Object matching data

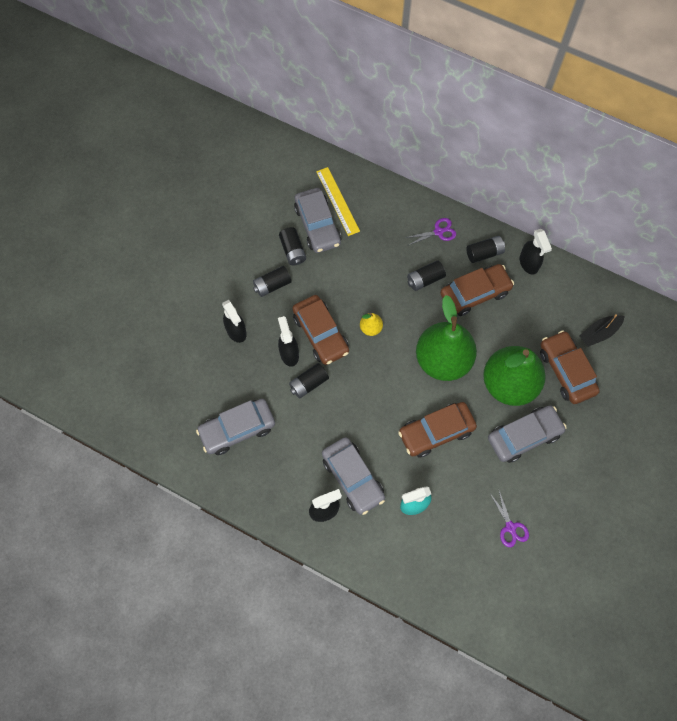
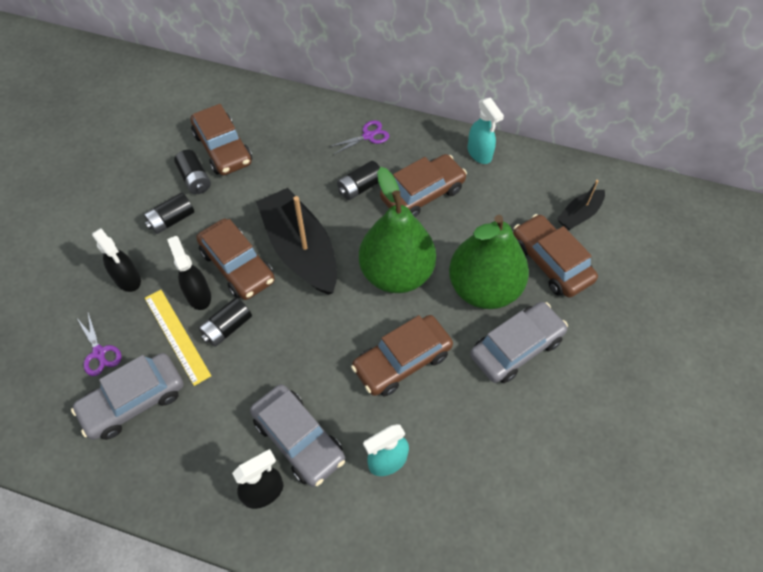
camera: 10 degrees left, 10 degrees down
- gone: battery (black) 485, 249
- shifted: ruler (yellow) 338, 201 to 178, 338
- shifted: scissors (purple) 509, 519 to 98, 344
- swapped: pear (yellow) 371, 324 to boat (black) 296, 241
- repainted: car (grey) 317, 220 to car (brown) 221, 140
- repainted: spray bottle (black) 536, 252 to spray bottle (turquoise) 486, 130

Try it –
Write the data out again exactly, but without its images.

Answer for the task –
camera: 10 degrees left, 10 degrees down
- gone: battery (black) 485, 249
- shifted: ruler (yellow) 338, 201 to 178, 338
- shifted: scissors (purple) 509, 519 to 98, 344
- swapped: pear (yellow) 371, 324 to boat (black) 296, 241
- repainted: car (grey) 317, 220 to car (brown) 221, 140
- repainted: spray bottle (black) 536, 252 to spray bottle (turquoise) 486, 130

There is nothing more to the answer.